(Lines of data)
===

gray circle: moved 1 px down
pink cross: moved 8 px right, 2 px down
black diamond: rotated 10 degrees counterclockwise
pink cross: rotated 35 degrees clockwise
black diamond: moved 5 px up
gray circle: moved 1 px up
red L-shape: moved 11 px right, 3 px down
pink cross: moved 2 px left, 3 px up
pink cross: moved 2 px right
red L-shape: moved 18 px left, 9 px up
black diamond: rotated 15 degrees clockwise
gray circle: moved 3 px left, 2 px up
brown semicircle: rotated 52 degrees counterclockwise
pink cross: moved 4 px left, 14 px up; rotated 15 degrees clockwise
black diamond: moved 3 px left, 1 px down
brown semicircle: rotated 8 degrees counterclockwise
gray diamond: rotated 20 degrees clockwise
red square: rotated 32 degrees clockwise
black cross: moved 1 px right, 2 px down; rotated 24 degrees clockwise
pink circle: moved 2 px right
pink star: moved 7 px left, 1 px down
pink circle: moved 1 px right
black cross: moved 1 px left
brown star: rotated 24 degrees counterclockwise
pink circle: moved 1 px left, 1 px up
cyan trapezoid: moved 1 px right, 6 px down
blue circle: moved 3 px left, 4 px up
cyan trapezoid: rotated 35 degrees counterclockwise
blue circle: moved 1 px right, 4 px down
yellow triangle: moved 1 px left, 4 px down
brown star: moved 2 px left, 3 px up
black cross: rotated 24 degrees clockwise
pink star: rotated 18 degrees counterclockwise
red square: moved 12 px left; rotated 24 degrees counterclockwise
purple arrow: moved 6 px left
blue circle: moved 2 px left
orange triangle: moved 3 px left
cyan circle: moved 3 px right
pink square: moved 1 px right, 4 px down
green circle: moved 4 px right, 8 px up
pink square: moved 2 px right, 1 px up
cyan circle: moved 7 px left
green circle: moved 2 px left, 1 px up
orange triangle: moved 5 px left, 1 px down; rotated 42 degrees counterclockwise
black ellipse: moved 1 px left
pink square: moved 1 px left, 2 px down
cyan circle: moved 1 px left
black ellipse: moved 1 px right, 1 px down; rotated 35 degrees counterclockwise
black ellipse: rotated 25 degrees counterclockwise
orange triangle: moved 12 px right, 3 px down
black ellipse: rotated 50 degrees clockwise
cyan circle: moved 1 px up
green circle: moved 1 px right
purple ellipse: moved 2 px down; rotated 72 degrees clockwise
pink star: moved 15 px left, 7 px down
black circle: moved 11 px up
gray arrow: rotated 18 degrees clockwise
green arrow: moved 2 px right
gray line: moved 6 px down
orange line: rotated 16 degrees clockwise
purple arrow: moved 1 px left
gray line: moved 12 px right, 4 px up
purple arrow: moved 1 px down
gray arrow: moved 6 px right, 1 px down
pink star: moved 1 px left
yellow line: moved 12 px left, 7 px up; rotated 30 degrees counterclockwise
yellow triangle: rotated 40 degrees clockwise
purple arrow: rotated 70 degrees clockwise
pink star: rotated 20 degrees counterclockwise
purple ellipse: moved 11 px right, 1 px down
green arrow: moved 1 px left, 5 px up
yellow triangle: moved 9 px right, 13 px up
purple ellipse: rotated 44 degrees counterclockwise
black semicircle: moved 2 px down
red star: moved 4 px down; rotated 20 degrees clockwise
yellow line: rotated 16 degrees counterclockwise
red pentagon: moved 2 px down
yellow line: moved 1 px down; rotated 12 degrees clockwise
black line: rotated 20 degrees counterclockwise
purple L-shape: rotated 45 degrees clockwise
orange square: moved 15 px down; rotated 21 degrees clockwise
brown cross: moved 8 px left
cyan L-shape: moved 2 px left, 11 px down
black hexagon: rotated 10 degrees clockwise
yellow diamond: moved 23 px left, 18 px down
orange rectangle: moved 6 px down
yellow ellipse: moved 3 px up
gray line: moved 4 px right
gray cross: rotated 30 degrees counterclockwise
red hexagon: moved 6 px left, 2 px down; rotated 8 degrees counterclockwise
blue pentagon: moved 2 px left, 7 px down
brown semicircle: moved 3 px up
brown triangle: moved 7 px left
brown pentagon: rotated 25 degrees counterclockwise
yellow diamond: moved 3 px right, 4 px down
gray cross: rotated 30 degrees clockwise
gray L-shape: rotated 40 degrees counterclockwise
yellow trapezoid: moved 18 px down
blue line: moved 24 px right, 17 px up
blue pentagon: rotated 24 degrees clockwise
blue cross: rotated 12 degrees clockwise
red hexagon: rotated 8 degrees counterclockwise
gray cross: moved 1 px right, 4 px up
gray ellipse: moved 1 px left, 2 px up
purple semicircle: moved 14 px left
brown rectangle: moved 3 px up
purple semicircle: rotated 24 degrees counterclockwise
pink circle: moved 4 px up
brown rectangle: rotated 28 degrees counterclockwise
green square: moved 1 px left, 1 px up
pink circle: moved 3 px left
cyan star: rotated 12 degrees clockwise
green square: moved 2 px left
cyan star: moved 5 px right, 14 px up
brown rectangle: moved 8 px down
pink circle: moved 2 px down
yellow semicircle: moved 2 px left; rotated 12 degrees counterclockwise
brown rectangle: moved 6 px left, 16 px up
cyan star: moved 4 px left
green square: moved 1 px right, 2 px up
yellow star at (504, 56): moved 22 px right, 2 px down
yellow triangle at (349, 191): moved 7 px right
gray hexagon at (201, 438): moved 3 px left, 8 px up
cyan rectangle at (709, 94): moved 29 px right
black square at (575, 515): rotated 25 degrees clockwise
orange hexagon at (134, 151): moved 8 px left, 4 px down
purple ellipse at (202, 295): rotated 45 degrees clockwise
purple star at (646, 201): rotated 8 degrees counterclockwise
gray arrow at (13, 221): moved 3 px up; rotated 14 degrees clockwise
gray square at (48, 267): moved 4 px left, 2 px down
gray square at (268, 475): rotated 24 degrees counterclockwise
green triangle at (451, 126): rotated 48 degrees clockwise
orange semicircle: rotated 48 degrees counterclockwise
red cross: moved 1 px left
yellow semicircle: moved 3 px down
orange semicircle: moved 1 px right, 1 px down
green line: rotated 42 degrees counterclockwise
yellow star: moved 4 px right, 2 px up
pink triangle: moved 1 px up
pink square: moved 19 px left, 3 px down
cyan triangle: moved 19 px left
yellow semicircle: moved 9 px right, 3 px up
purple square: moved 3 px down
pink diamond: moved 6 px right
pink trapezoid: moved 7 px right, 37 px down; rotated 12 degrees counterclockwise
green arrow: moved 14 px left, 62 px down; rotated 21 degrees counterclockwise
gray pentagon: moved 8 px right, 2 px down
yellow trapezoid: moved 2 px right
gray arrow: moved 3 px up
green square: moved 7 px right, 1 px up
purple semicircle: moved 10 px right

===

DIRECTIONS FOR THIS TASK → Please format the data above as a JSON list of strings, with one string for each line and blank lines omitted.

OUTPUT OF THE EXERCISE →
[
  "gray circle: moved 1 px down",
  "pink cross: moved 8 px right, 2 px down",
  "black diamond: rotated 10 degrees counterclockwise",
  "pink cross: rotated 35 degrees clockwise",
  "black diamond: moved 5 px up",
  "gray circle: moved 1 px up",
  "red L-shape: moved 11 px right, 3 px down",
  "pink cross: moved 2 px left, 3 px up",
  "pink cross: moved 2 px right",
  "red L-shape: moved 18 px left, 9 px up",
  "black diamond: rotated 15 degrees clockwise",
  "gray circle: moved 3 px left, 2 px up",
  "brown semicircle: rotated 52 degrees counterclockwise",
  "pink cross: moved 4 px left, 14 px up; rotated 15 degrees clockwise",
  "black diamond: moved 3 px left, 1 px down",
  "brown semicircle: rotated 8 degrees counterclockwise",
  "gray diamond: rotated 20 degrees clockwise",
  "red square: rotated 32 degrees clockwise",
  "black cross: moved 1 px right, 2 px down; rotated 24 degrees clockwise",
  "pink circle: moved 2 px right",
  "pink star: moved 7 px left, 1 px down",
  "pink circle: moved 1 px right",
  "black cross: moved 1 px left",
  "brown star: rotated 24 degrees counterclockwise",
  "pink circle: moved 1 px left, 1 px up",
  "cyan trapezoid: moved 1 px right, 6 px down",
  "blue circle: moved 3 px left, 4 px up",
  "cyan trapezoid: rotated 35 degrees counterclockwise",
  "blue circle: moved 1 px right, 4 px down",
  "yellow triangle: moved 1 px left, 4 px down",
  "brown star: moved 2 px left, 3 px up",
  "black cross: rotated 24 degrees clockwise",
  "pink star: rotated 18 degrees counterclockwise",
  "red square: moved 12 px left; rotated 24 degrees counterclockwise",
  "purple arrow: moved 6 px left",
  "blue circle: moved 2 px left",
  "orange triangle: moved 3 px left",
  "cyan circle: moved 3 px right",
  "pink square: moved 1 px right, 4 px down",
  "green circle: moved 4 px right, 8 px up",
  "pink square: moved 2 px right, 1 px up",
  "cyan circle: moved 7 px left",
  "green circle: moved 2 px left, 1 px up",
  "orange triangle: moved 5 px left, 1 px down; rotated 42 degrees counterclockwise",
  "black ellipse: moved 1 px left",
  "pink square: moved 1 px left, 2 px down",
  "cyan circle: moved 1 px left",
  "black ellipse: moved 1 px right, 1 px down; rotated 35 degrees counterclockwise",
  "black ellipse: rotated 25 degrees counterclockwise",
  "orange triangle: moved 12 px right, 3 px down",
  "black ellipse: rotated 50 degrees clockwise",
  "cyan circle: moved 1 px up",
  "green circle: moved 1 px right",
  "purple ellipse: moved 2 px down; rotated 72 degrees clockwise",
  "pink star: moved 15 px left, 7 px down",
  "black circle: moved 11 px up",
  "gray arrow: rotated 18 degrees clockwise",
  "green arrow: moved 2 px right",
  "gray line: moved 6 px down",
  "orange line: rotated 16 degrees clockwise",
  "purple arrow: moved 1 px left",
  "gray line: moved 12 px right, 4 px up",
  "purple arrow: moved 1 px down",
  "gray arrow: moved 6 px right, 1 px down",
  "pink star: moved 1 px left",
  "yellow line: moved 12 px left, 7 px up; rotated 30 degrees counterclockwise",
  "yellow triangle: rotated 40 degrees clockwise",
  "purple arrow: rotated 70 degrees clockwise",
  "pink star: rotated 20 degrees counterclockwise",
  "purple ellipse: moved 11 px right, 1 px down",
  "green arrow: moved 1 px left, 5 px up",
  "yellow triangle: moved 9 px right, 13 px up",
  "purple ellipse: rotated 44 degrees counterclockwise",
  "black semicircle: moved 2 px down",
  "red star: moved 4 px down; rotated 20 degrees clockwise",
  "yellow line: rotated 16 degrees counterclockwise",
  "red pentagon: moved 2 px down",
  "yellow line: moved 1 px down; rotated 12 degrees clockwise",
  "black line: rotated 20 degrees counterclockwise",
  "purple L-shape: rotated 45 degrees clockwise",
  "orange square: moved 15 px down; rotated 21 degrees clockwise",
  "brown cross: moved 8 px left",
  "cyan L-shape: moved 2 px left, 11 px down",
  "black hexagon: rotated 10 degrees clockwise",
  "yellow diamond: moved 23 px left, 18 px down",
  "orange rectangle: moved 6 px down",
  "yellow ellipse: moved 3 px up",
  "gray line: moved 4 px right",
  "gray cross: rotated 30 degrees counterclockwise",
  "red hexagon: moved 6 px left, 2 px down; rotated 8 degrees counterclockwise",
  "blue pentagon: moved 2 px left, 7 px down",
  "brown semicircle: moved 3 px up",
  "brown triangle: moved 7 px left",
  "brown pentagon: rotated 25 degrees counterclockwise",
  "yellow diamond: moved 3 px right, 4 px down",
  "gray cross: rotated 30 degrees clockwise",
  "gray L-shape: rotated 40 degrees counterclockwise",
  "yellow trapezoid: moved 18 px down",
  "blue line: moved 24 px right, 17 px up",
  "blue pentagon: rotated 24 degrees clockwise",
  "blue cross: rotated 12 degrees clockwise",
  "red hexagon: rotated 8 degrees counterclockwise",
  "gray cross: moved 1 px right, 4 px up",
  "gray ellipse: moved 1 px left, 2 px up",
  "purple semicircle: moved 14 px left",
  "brown rectangle: moved 3 px up",
  "purple semicircle: rotated 24 degrees counterclockwise",
  "pink circle: moved 4 px up",
  "brown rectangle: rotated 28 degrees counterclockwise",
  "green square: moved 1 px left, 1 px up",
  "pink circle: moved 3 px left",
  "cyan star: rotated 12 degrees clockwise",
  "green square: moved 2 px left",
  "cyan star: moved 5 px right, 14 px up",
  "brown rectangle: moved 8 px down",
  "pink circle: moved 2 px down",
  "yellow semicircle: moved 2 px left; rotated 12 degrees counterclockwise",
  "brown rectangle: moved 6 px left, 16 px up",
  "cyan star: moved 4 px left",
  "green square: moved 1 px right, 2 px up",
  "yellow star at (504, 56): moved 22 px right, 2 px down",
  "yellow triangle at (349, 191): moved 7 px right",
  "gray hexagon at (201, 438): moved 3 px left, 8 px up",
  "cyan rectangle at (709, 94): moved 29 px right",
  "black square at (575, 515): rotated 25 degrees clockwise",
  "orange hexagon at (134, 151): moved 8 px left, 4 px down",
  "purple ellipse at (202, 295): rotated 45 degrees clockwise",
  "purple star at (646, 201): rotated 8 degrees counterclockwise",
  "gray arrow at (13, 221): moved 3 px up; rotated 14 degrees clockwise",
  "gray square at (48, 267): moved 4 px left, 2 px down",
  "gray square at (268, 475): rotated 24 degrees counterclockwise",
  "green triangle at (451, 126): rotated 48 degrees clockwise",
  "orange semicircle: rotated 48 degrees counterclockwise",
  "red cross: moved 1 px left",
  "yellow semicircle: moved 3 px down",
  "orange semicircle: moved 1 px right, 1 px down",
  "green line: rotated 42 degrees counterclockwise",
  "yellow star: moved 4 px right, 2 px up",
  "pink triangle: moved 1 px up",
  "pink square: moved 19 px left, 3 px down",
  "cyan triangle: moved 19 px left",
  "yellow semicircle: moved 9 px right, 3 px up",
  "purple square: moved 3 px down",
  "pink diamond: moved 6 px right",
  "pink trapezoid: moved 7 px right, 37 px down; rotated 12 degrees counterclockwise",
  "green arrow: moved 14 px left, 62 px down; rotated 21 degrees counterclockwise",
  "gray pentagon: moved 8 px right, 2 px down",
  "yellow trapezoid: moved 2 px right",
  "gray arrow: moved 3 px up",
  "green square: moved 7 px right, 1 px up",
  "purple semicircle: moved 10 px right"
]